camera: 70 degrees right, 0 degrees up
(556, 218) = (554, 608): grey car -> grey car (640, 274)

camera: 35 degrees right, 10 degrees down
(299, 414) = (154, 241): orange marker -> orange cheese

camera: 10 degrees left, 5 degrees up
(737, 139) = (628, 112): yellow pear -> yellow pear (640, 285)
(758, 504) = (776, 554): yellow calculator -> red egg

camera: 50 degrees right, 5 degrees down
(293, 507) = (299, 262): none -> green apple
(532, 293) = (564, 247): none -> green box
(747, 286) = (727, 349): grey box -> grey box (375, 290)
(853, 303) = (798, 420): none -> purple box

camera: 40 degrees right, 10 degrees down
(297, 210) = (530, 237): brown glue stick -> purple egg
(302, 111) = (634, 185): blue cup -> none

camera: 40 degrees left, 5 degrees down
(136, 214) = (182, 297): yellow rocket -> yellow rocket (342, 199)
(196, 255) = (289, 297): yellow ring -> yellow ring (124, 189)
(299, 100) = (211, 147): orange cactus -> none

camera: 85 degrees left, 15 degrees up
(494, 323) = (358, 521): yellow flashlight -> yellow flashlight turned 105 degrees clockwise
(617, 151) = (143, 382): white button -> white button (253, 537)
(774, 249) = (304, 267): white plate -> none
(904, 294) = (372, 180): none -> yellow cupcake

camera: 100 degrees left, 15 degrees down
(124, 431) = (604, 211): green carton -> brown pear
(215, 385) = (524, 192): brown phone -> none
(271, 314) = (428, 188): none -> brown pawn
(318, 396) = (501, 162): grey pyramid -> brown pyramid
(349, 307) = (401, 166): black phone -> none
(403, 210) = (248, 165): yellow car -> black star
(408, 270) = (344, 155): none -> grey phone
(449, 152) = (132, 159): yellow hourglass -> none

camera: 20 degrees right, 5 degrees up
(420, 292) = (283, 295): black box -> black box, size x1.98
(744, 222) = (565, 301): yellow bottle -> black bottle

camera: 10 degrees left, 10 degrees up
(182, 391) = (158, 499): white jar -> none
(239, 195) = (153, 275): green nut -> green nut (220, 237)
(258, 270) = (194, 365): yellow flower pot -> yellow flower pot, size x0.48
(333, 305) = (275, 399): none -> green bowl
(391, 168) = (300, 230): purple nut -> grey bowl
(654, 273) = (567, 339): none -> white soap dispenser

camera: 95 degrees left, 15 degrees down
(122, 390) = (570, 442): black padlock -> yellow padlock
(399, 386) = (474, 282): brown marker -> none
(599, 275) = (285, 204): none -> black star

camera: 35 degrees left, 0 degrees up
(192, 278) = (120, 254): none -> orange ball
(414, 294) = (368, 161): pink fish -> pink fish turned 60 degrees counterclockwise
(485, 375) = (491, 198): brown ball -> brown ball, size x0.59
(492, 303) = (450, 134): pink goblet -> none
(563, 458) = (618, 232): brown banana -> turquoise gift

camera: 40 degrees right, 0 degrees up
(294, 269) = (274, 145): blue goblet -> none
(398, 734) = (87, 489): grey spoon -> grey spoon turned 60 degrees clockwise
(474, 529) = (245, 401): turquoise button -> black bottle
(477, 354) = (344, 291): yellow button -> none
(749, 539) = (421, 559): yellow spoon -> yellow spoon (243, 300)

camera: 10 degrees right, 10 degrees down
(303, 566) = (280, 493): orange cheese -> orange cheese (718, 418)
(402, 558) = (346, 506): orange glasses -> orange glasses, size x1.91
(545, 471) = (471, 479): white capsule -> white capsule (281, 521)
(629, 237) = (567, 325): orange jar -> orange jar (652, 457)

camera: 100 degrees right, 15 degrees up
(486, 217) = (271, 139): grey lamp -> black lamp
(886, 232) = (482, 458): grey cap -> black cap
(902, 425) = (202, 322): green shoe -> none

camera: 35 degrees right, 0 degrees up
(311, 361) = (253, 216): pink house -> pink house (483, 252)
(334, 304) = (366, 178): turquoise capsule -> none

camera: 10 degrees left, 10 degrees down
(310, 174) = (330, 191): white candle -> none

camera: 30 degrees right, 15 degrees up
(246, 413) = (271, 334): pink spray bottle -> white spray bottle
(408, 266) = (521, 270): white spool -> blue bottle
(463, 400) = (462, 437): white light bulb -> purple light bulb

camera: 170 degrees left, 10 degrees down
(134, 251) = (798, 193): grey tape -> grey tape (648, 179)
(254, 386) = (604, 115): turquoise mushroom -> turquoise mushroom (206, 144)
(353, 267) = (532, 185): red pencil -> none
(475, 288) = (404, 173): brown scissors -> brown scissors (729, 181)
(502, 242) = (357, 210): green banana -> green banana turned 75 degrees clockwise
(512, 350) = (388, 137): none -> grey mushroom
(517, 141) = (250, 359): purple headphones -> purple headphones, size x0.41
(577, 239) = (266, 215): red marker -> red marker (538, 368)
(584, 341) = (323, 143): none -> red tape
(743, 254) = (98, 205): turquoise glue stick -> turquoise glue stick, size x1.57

- [GOAL OF THE EXERCISE]:
Copy out every line above where "blue" is present.

- [EXERCISE RESPONSE]:
(302, 111) = (634, 185): blue cup -> none
(294, 269) = (274, 145): blue goblet -> none
(408, 266) = (521, 270): white spool -> blue bottle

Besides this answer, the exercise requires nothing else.